= Saved data entries =
___

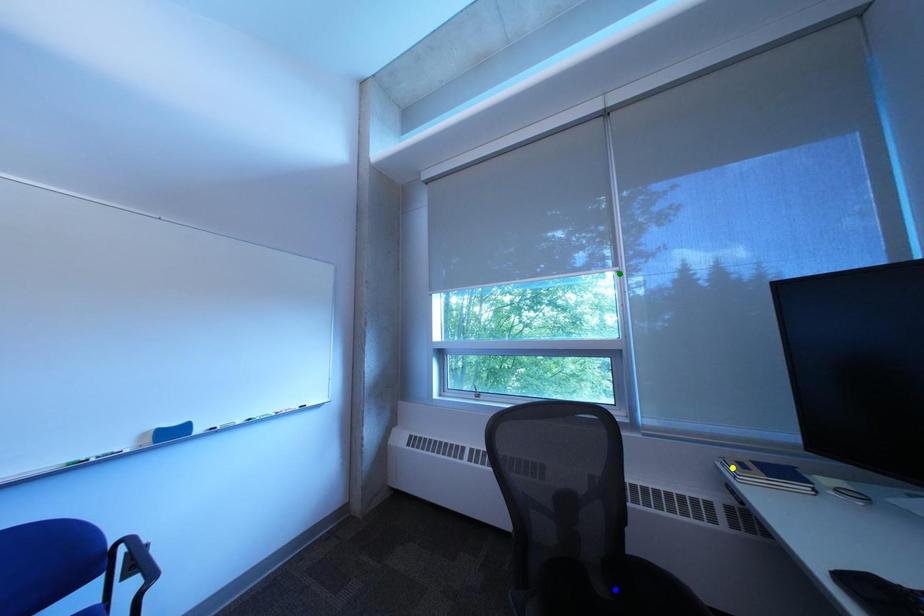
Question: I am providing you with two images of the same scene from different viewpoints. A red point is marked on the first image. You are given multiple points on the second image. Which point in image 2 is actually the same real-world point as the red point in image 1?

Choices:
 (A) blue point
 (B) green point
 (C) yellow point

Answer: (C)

___

Turn every line of the entries above into a Markdown table with a "Row" column for the row number and a "Line" column for the text, skipping blank lines. Leave the pictures out.

= RESULT OF THIS TASK =
| Row | Line |
|---|---|
| 1 | Question: I am providing you with two images of the same scene from different viewpoints. A red point is marked on the first image. You are given multiple points on the second image. Which point in image 2 is actually the same real-world point as the red point in image 1? |
| 2 | Choices: |
| 3 |  (A) blue point |
| 4 |  (B) green point |
| 5 |  (C) yellow point |
| 6 | Answer: (C) |